=== Task data ===

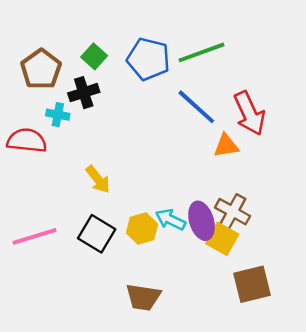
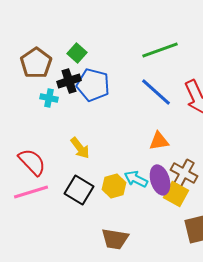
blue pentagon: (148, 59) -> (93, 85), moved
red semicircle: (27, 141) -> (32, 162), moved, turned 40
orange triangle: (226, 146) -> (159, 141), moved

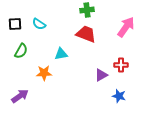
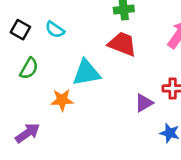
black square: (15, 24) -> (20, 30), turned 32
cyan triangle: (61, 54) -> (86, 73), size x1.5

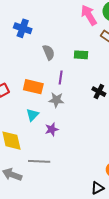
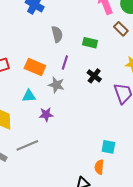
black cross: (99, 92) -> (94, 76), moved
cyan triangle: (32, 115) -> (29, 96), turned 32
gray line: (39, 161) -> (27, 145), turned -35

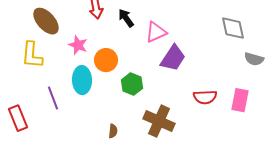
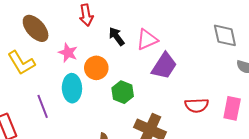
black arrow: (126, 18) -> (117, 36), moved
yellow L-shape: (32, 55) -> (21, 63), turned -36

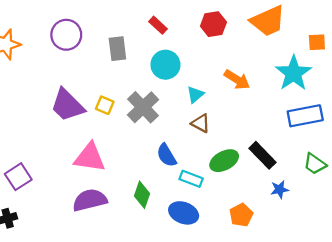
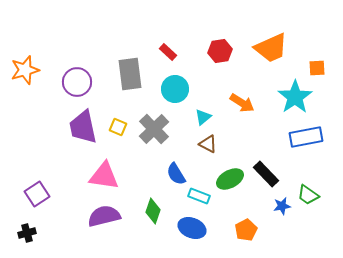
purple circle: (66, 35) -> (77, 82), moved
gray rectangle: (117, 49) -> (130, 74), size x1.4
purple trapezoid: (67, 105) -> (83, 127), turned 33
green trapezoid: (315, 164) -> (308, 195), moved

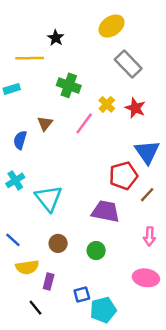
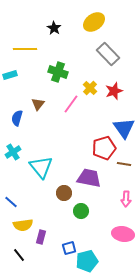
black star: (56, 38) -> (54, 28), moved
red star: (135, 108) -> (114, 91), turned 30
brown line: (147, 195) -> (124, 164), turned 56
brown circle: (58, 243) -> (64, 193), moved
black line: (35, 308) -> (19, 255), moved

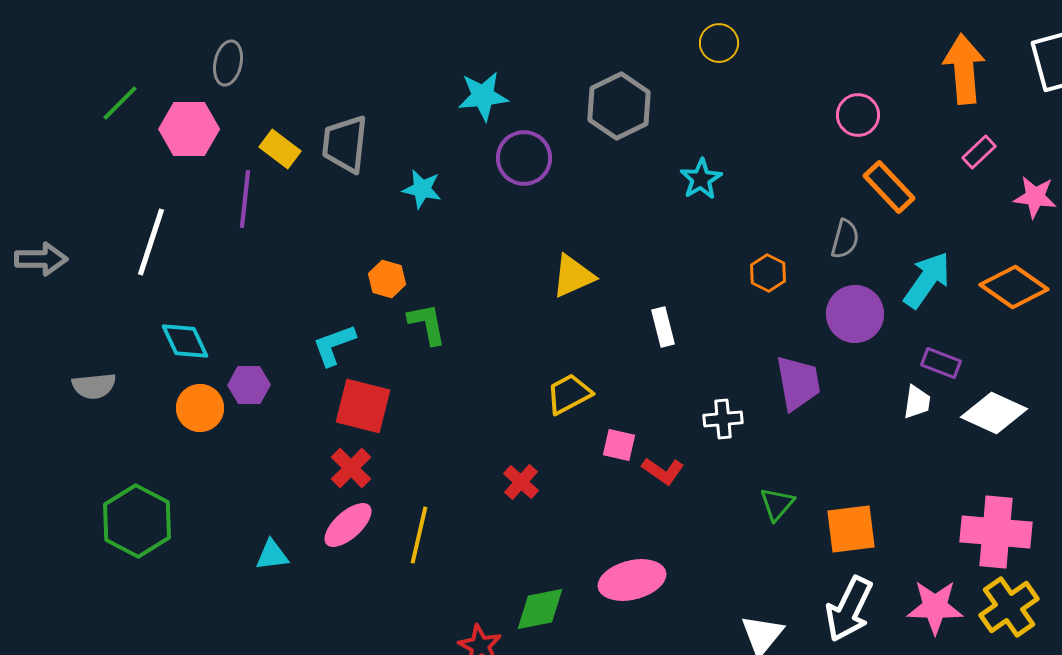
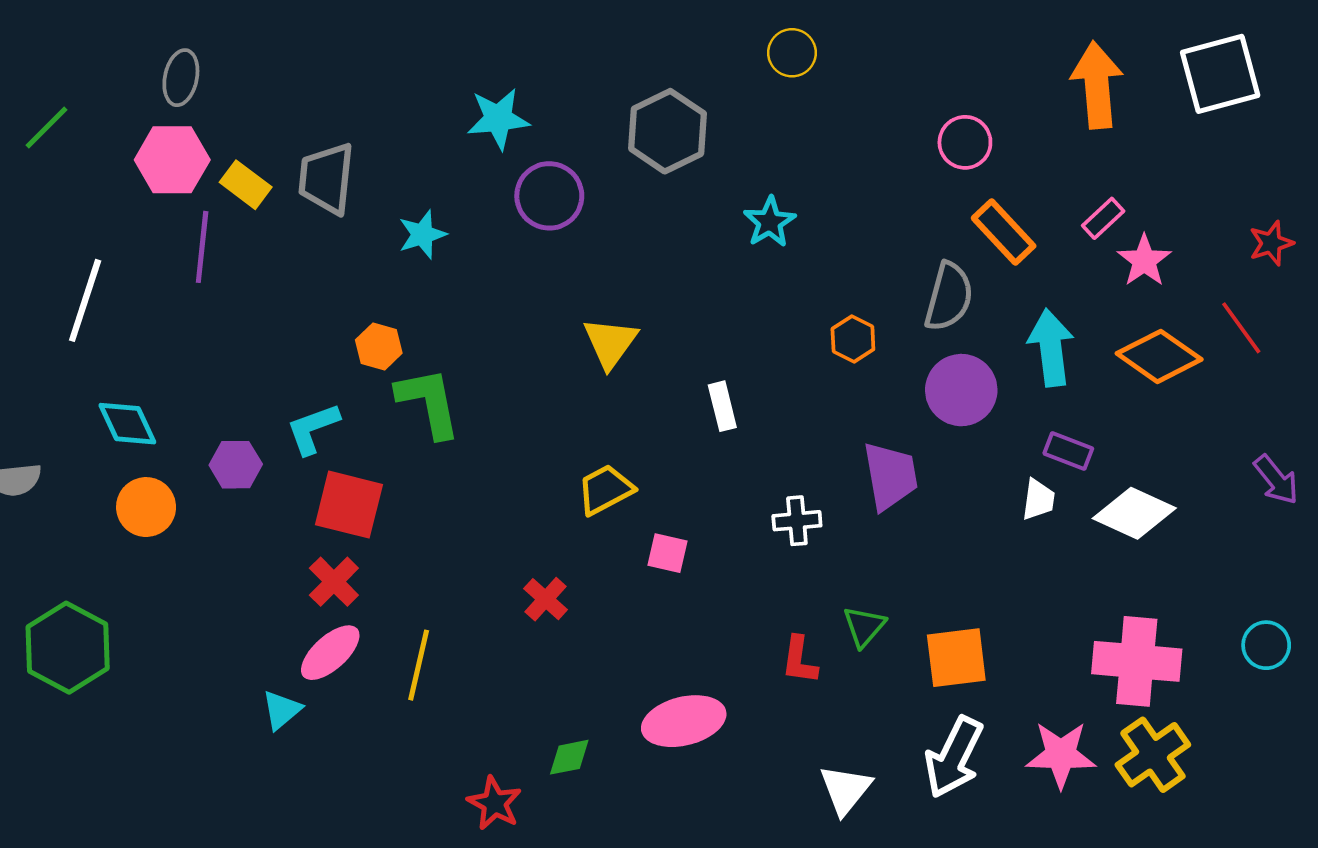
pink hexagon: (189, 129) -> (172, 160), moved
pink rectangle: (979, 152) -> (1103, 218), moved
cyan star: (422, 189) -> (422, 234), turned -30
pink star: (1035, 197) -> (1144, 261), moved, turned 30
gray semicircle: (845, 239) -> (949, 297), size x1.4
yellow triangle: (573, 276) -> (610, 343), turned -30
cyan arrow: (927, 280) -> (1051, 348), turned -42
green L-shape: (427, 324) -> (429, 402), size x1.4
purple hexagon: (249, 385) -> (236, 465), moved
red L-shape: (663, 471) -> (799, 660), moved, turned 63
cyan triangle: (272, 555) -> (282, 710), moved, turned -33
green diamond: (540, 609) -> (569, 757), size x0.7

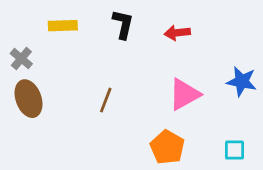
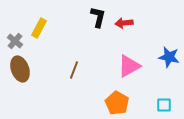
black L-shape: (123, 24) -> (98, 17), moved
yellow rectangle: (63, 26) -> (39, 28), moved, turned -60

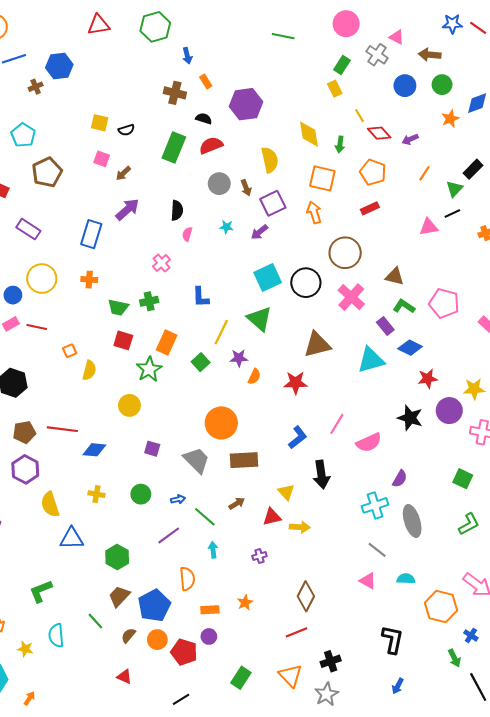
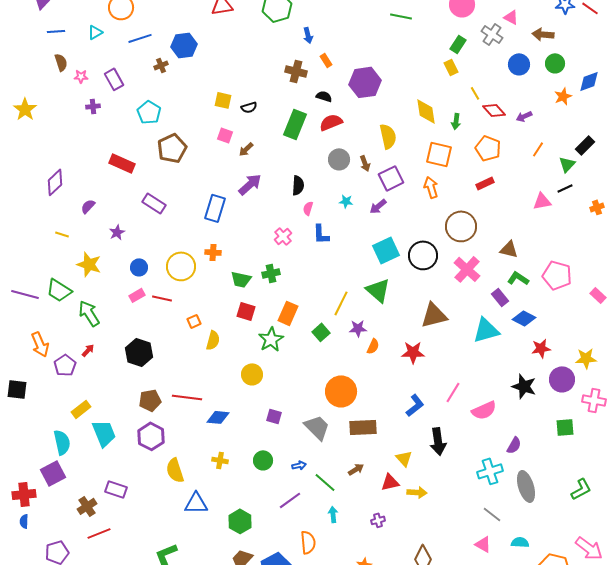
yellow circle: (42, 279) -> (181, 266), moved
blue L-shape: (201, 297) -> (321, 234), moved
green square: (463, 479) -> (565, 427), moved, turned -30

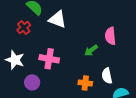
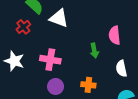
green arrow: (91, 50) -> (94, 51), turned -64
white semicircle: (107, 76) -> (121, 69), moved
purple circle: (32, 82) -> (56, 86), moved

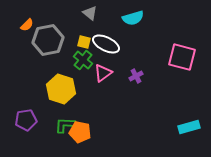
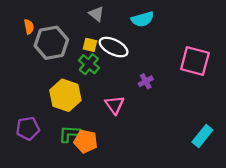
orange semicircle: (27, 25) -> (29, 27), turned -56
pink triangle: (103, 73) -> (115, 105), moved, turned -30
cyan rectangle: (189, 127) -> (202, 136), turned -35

===

## What you have to do:
Return exactly the lines that appear in the data above between the line containing "cyan triangle: (272, 555)" and the line containing "yellow rectangle: (63, 26)", both of which are included, and leave the pictures out.

## Solved problem:
cyan triangle: (272, 555) -> (282, 710), moved, turned -33
green diamond: (540, 609) -> (569, 757), size x0.7

black L-shape: (123, 24) -> (98, 17), moved
yellow rectangle: (63, 26) -> (39, 28), moved, turned -60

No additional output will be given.